## TASK GOAL
Rewrite the material below, changing "highlighted by a red box" to "marked with a red box" everywhere it appears and leaving everything else as it is.

## SUPPLIED RECORDS
----------------
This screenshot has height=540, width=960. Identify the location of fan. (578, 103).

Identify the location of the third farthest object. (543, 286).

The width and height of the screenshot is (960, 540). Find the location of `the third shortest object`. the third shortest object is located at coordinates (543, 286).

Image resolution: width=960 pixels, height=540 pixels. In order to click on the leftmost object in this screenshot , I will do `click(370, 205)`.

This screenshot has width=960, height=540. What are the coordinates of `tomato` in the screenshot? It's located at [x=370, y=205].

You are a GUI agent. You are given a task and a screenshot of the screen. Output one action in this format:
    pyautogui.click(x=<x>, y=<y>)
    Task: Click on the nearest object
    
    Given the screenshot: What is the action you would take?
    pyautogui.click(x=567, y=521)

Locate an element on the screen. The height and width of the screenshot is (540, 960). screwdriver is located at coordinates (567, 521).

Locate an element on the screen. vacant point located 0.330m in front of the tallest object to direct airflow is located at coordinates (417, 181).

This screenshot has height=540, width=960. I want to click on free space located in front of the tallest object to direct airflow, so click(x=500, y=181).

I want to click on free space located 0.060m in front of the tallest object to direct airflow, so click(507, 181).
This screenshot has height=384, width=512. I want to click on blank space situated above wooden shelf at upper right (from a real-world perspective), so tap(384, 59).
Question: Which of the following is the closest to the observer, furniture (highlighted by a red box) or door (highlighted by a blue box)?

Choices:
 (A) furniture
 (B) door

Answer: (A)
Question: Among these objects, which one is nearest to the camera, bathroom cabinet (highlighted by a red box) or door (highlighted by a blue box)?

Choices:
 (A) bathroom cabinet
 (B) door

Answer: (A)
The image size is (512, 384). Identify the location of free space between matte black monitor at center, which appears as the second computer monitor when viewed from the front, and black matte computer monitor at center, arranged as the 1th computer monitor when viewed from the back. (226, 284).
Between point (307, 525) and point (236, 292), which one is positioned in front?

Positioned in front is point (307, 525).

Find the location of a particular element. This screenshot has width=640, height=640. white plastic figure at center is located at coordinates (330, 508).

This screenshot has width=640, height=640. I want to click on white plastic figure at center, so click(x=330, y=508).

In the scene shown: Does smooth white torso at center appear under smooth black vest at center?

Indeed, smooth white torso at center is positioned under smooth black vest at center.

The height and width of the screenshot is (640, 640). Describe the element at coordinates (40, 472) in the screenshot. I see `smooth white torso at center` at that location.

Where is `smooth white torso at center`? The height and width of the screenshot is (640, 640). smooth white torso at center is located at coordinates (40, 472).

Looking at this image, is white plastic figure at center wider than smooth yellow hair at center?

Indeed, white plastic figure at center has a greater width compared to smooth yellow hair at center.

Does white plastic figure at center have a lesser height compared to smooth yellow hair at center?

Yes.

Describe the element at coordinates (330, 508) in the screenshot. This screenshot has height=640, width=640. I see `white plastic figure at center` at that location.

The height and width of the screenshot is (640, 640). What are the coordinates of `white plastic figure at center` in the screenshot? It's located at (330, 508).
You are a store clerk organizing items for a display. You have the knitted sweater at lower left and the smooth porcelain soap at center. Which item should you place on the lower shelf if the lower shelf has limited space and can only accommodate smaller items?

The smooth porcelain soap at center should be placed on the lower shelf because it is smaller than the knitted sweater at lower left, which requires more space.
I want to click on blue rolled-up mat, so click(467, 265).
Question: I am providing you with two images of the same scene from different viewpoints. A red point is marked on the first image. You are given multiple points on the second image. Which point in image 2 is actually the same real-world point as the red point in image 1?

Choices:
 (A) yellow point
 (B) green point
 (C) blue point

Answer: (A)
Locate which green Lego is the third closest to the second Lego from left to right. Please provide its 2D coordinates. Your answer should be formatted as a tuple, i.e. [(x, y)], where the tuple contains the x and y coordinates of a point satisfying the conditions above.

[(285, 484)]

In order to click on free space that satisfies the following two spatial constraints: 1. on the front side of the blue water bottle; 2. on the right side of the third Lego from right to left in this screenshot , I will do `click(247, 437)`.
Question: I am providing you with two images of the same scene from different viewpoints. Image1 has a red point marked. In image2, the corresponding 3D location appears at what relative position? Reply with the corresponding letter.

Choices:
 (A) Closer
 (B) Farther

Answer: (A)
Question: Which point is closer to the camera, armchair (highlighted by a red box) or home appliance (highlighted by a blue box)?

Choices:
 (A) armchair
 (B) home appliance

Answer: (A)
----------------
## RESPONSE TO THIS EXERCISE
This screenshot has height=540, width=960. Identify the location of fan. (578, 103).

Identify the location of the third farthest object. (543, 286).

The width and height of the screenshot is (960, 540). Find the location of `the third shortest object`. the third shortest object is located at coordinates (543, 286).

Image resolution: width=960 pixels, height=540 pixels. In order to click on the leftmost object in this screenshot , I will do `click(370, 205)`.

This screenshot has width=960, height=540. What are the coordinates of `tomato` in the screenshot? It's located at [x=370, y=205].

You are a GUI agent. You are given a task and a screenshot of the screen. Output one action in this format:
    pyautogui.click(x=<x>, y=<y>)
    Task: Click on the nearest object
    
    Given the screenshot: What is the action you would take?
    pyautogui.click(x=567, y=521)

Locate an element on the screen. The height and width of the screenshot is (540, 960). screwdriver is located at coordinates (567, 521).

Locate an element on the screen. vacant point located 0.330m in front of the tallest object to direct airflow is located at coordinates (417, 181).

This screenshot has height=540, width=960. I want to click on free space located in front of the tallest object to direct airflow, so click(x=500, y=181).

I want to click on free space located 0.060m in front of the tallest object to direct airflow, so click(507, 181).
This screenshot has height=384, width=512. I want to click on blank space situated above wooden shelf at upper right (from a real-world perspective), so tap(384, 59).
Question: Which of the following is the closest to the observer, furniture (marked with a red box) or door (highlighted by a blue box)?

Choices:
 (A) furniture
 (B) door

Answer: (A)
Question: Among these objects, which one is nearest to the camera, bathroom cabinet (marked with a red box) or door (highlighted by a blue box)?

Choices:
 (A) bathroom cabinet
 (B) door

Answer: (A)
The image size is (512, 384). Identify the location of free space between matte black monitor at center, which appears as the second computer monitor when viewed from the front, and black matte computer monitor at center, arranged as the 1th computer monitor when viewed from the back. (226, 284).
Between point (307, 525) and point (236, 292), which one is positioned in front?

Positioned in front is point (307, 525).

Find the location of a particular element. This screenshot has width=640, height=640. white plastic figure at center is located at coordinates (330, 508).

This screenshot has width=640, height=640. I want to click on white plastic figure at center, so click(x=330, y=508).

In the scene shown: Does smooth white torso at center appear under smooth black vest at center?

Indeed, smooth white torso at center is positioned under smooth black vest at center.

The height and width of the screenshot is (640, 640). Describe the element at coordinates (40, 472) in the screenshot. I see `smooth white torso at center` at that location.

Where is `smooth white torso at center`? The height and width of the screenshot is (640, 640). smooth white torso at center is located at coordinates (40, 472).

Looking at this image, is white plastic figure at center wider than smooth yellow hair at center?

Indeed, white plastic figure at center has a greater width compared to smooth yellow hair at center.

Does white plastic figure at center have a lesser height compared to smooth yellow hair at center?

Yes.

Describe the element at coordinates (330, 508) in the screenshot. This screenshot has height=640, width=640. I see `white plastic figure at center` at that location.

The height and width of the screenshot is (640, 640). What are the coordinates of `white plastic figure at center` in the screenshot? It's located at (330, 508).
You are a store clerk organizing items for a display. You have the knitted sweater at lower left and the smooth porcelain soap at center. Which item should you place on the lower shelf if the lower shelf has limited space and can only accommodate smaller items?

The smooth porcelain soap at center should be placed on the lower shelf because it is smaller than the knitted sweater at lower left, which requires more space.
I want to click on blue rolled-up mat, so click(467, 265).
Question: I am providing you with two images of the same scene from different viewpoints. A red point is marked on the first image. You are given multiple points on the second image. Which point in image 2 is actually the same real-world point as the red point in image 1?

Choices:
 (A) yellow point
 (B) green point
 (C) blue point

Answer: (A)
Locate which green Lego is the third closest to the second Lego from left to right. Please provide its 2D coordinates. Your answer should be formatted as a tuple, i.e. [(x, y)], where the tuple contains the x and y coordinates of a point satisfying the conditions above.

[(285, 484)]

In order to click on free space that satisfies the following two spatial constraints: 1. on the front side of the blue water bottle; 2. on the right side of the third Lego from right to left in this screenshot , I will do `click(247, 437)`.
Question: I am providing you with two images of the same scene from different viewpoints. Image1 has a red point marked. In image2, the corresponding 3D location appears at what relative position? Reply with the corresponding letter.

Choices:
 (A) Closer
 (B) Farther

Answer: (A)
Question: Which point is closer to the camera, armchair (marked with a red box) or home appliance (highlighted by a blue box)?

Choices:
 (A) armchair
 (B) home appliance

Answer: (A)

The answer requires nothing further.